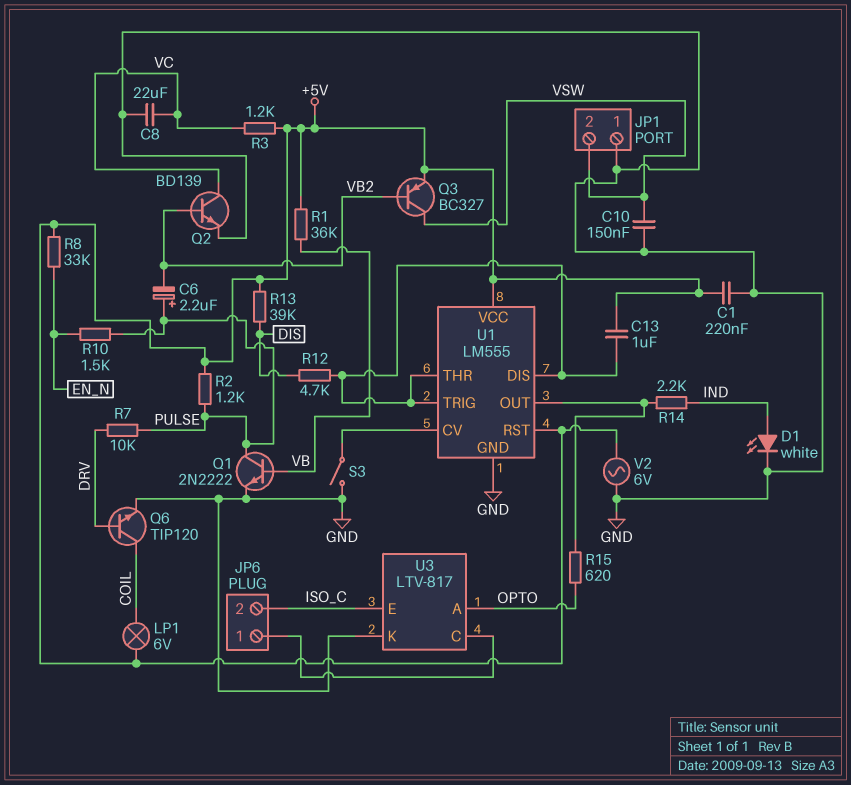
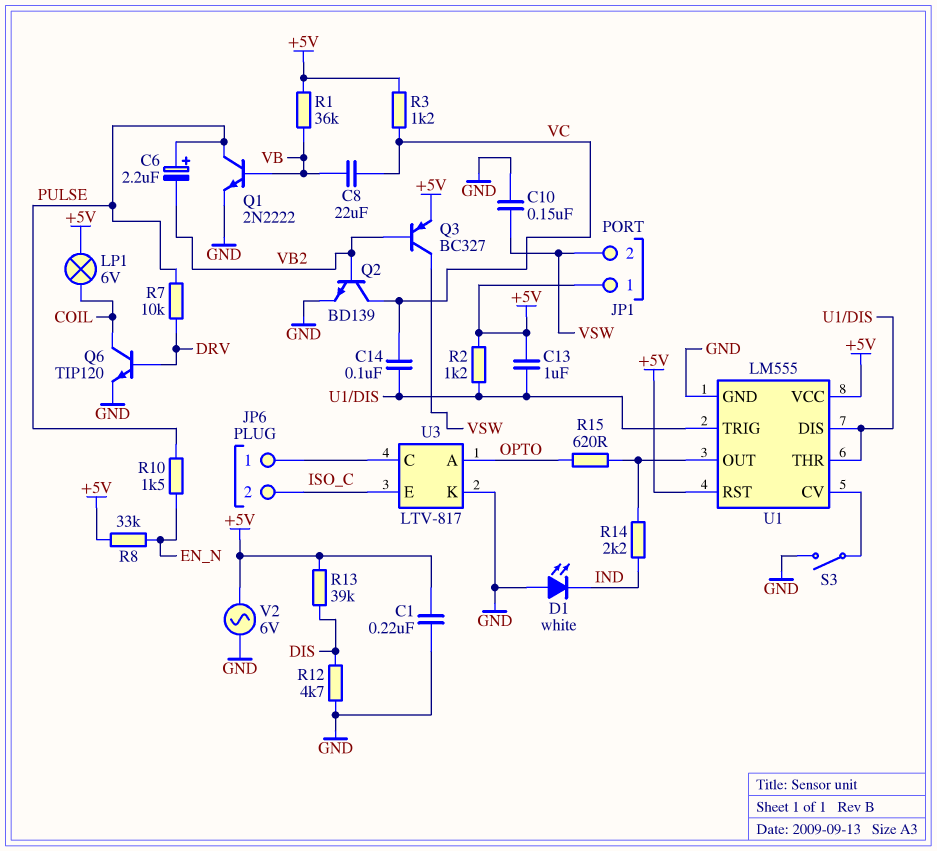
C8: 22uF (GND, VC) -> 22uF (VB, VC)
C14: none -> 100nF (U1/DIS, VC)
D1: LED white (A IND, K GND) -> LED white (A GND, K IND)
JP1 pin 1: GND -> +5V
R2: 1.2k (+5V, PULSE) -> 1.2k (+5V, U1/DIS)
R12: 4.7k (DIS, U1/DIS) -> 4.7k (DIS, GND)

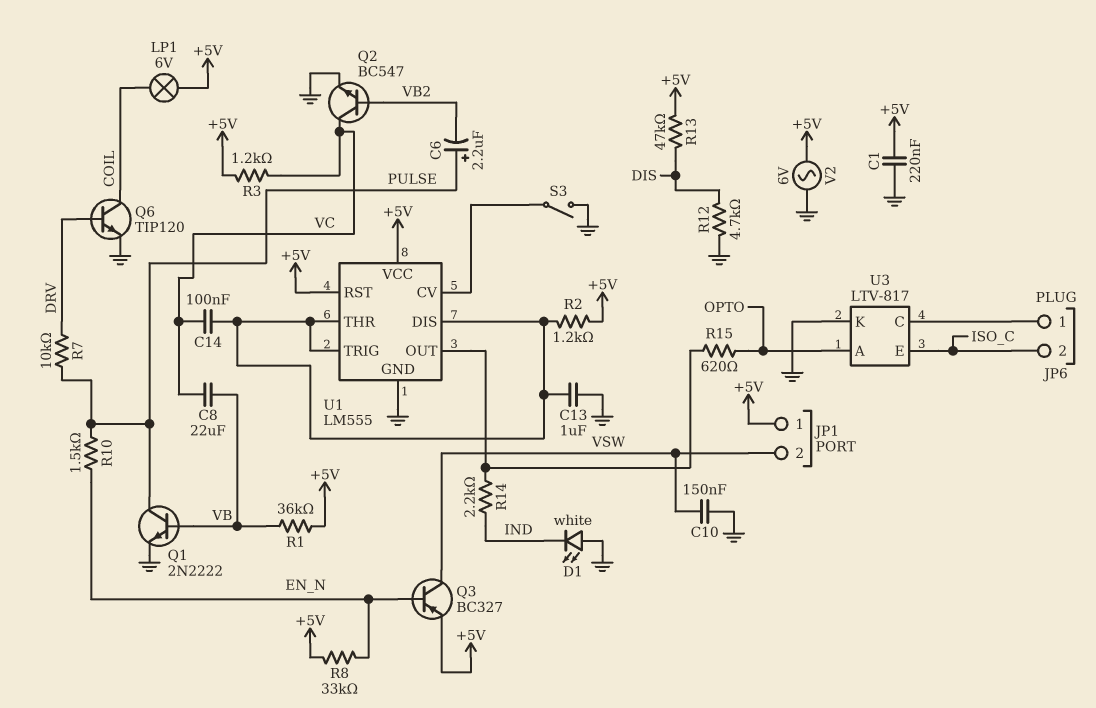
C13: 1uF (+5V, U1/DIS) -> 1uF (GND, U1/DIS)
Q2: NPN BD139 (B VB2, C VC, E GND) -> NPN BC547 (B VB2, C VC, E GND)
Q3: PNP BC327 (B VB2, C VSW, E +5V) -> PNP BC327 (B EN_N, C VSW, E +5V)
R13: 39k (+5V, DIS) -> 47k (+5V, DIS)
·····
Prompt
Word for word, set down every line of the records above, and leave the pictures out.

Answer section
C8: 22uF (GND, VC) -> 22uF (VB, VC)
C14: none -> 100nF (U1/DIS, VC)
D1: LED white (A IND, K GND) -> LED white (A GND, K IND)
JP1 pin 1: GND -> +5V
R2: 1.2k (+5V, PULSE) -> 1.2k (+5V, U1/DIS)
R12: 4.7k (DIS, U1/DIS) -> 4.7k (DIS, GND)

C13: 1uF (+5V, U1/DIS) -> 1uF (GND, U1/DIS)
Q2: NPN BD139 (B VB2, C VC, E GND) -> NPN BC547 (B VB2, C VC, E GND)
Q3: PNP BC327 (B VB2, C VSW, E +5V) -> PNP BC327 (B EN_N, C VSW, E +5V)
R13: 39k (+5V, DIS) -> 47k (+5V, DIS)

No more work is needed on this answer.